[Exercise brief]: Starting with the line with "green light bulb: 2 -> 3" in the entries below and going on through the line with "green pot: 2 -> 3", output every line exactly and nothing more. No pictures.

[Data extracted from a collection]:
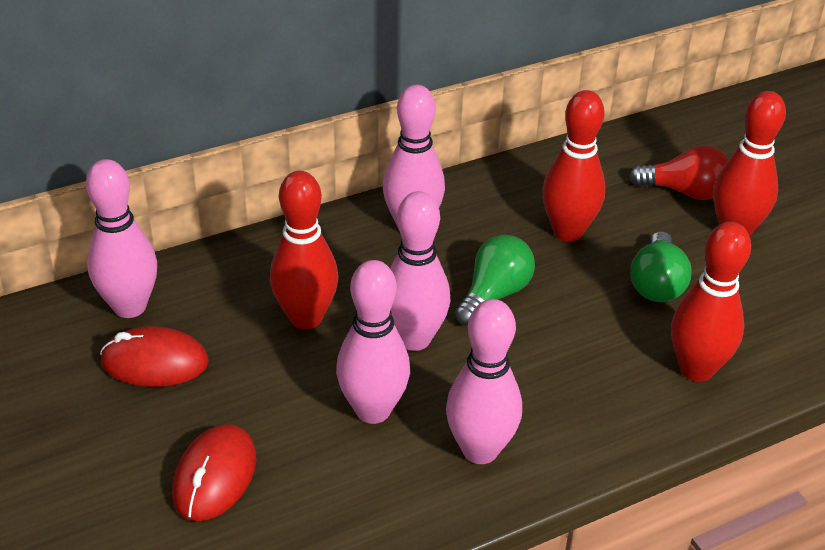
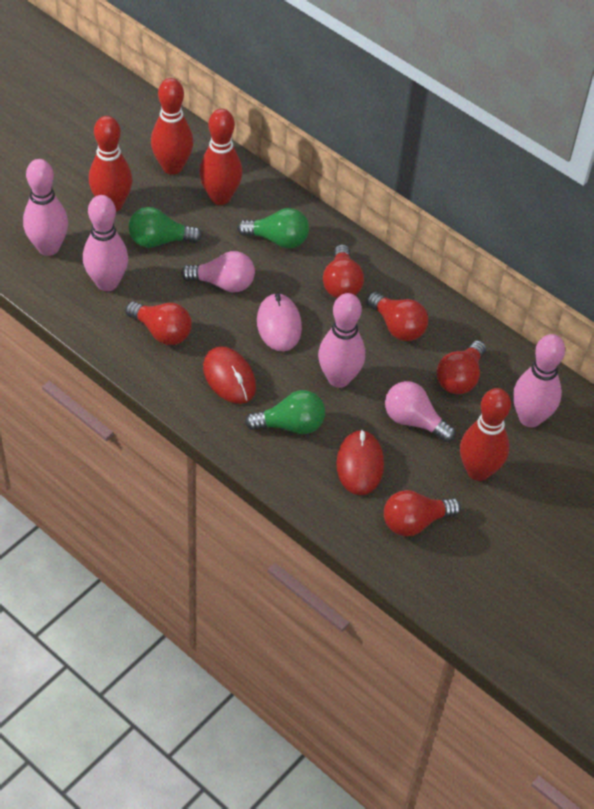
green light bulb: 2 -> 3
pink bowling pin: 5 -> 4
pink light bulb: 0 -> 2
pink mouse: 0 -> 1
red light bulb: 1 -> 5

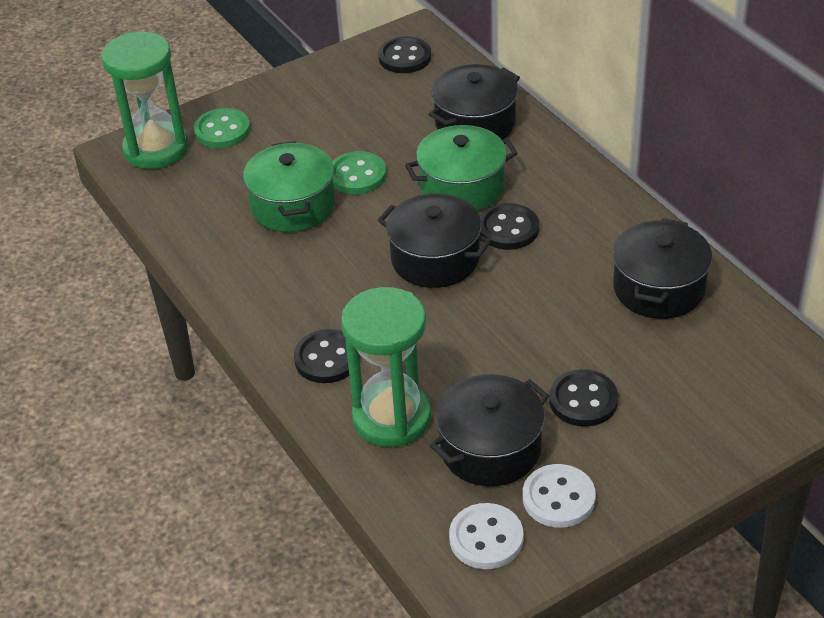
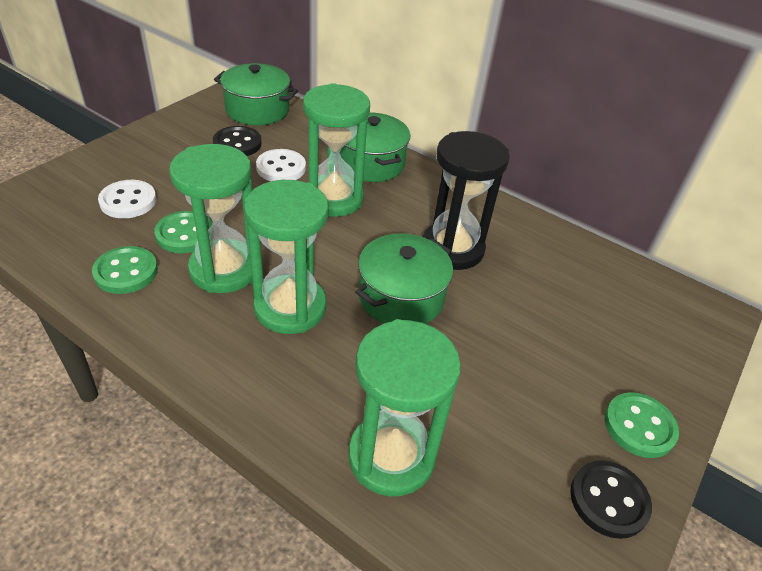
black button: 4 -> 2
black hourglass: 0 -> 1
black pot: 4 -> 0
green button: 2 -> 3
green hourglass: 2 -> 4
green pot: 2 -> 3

--

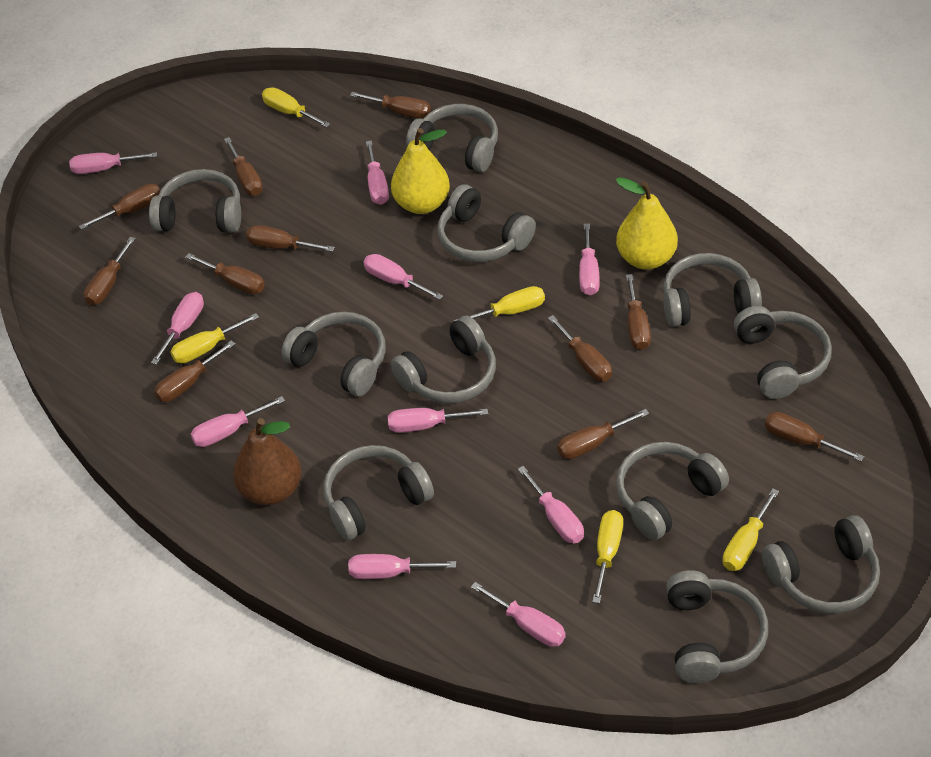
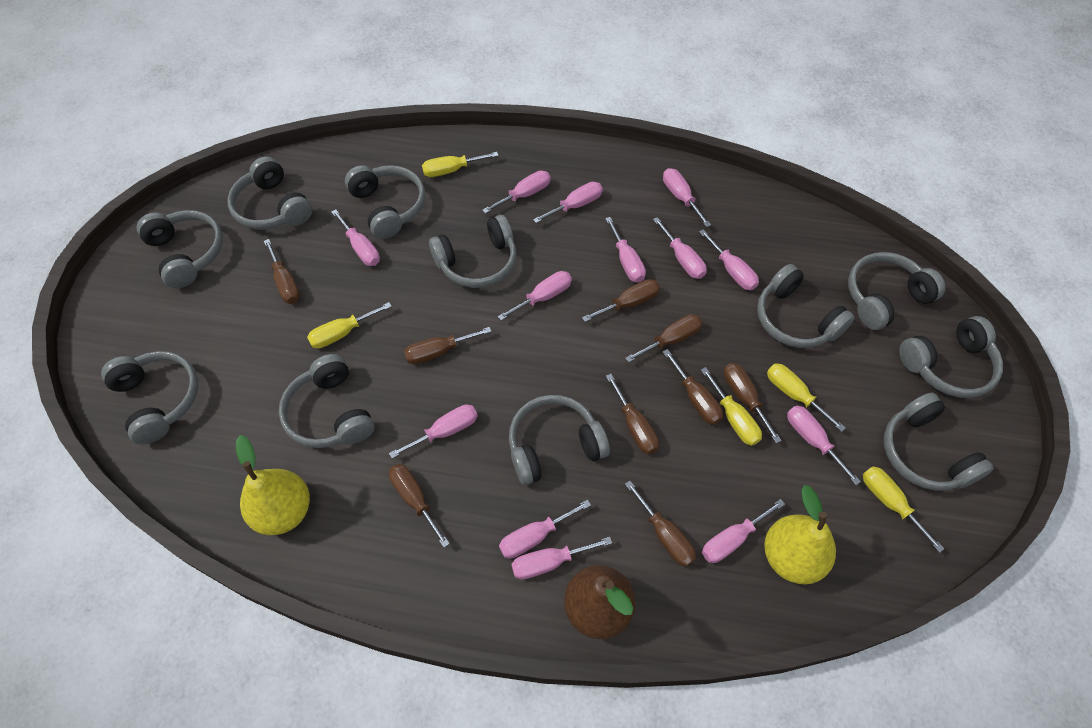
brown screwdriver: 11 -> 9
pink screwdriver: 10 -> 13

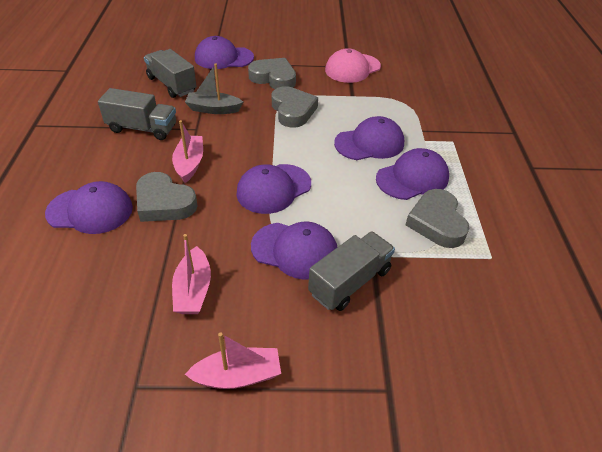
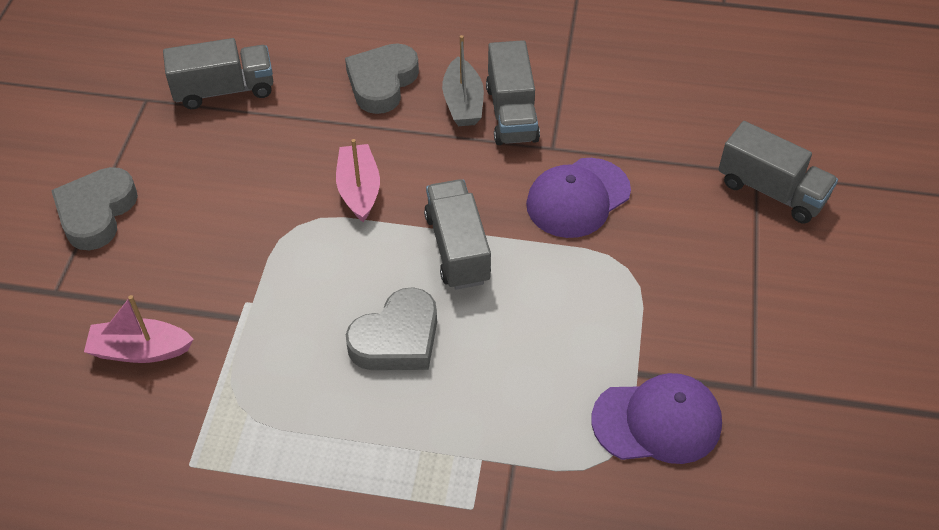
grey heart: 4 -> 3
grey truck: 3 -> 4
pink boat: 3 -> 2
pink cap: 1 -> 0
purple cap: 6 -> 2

[Task solution]:
green light bulb: 2 -> 3
pink bowling pin: 5 -> 4
pink light bulb: 0 -> 2
pink mouse: 0 -> 1
red light bulb: 1 -> 5

black button: 4 -> 2
black hourglass: 0 -> 1
black pot: 4 -> 0
green button: 2 -> 3
green hourglass: 2 -> 4
green pot: 2 -> 3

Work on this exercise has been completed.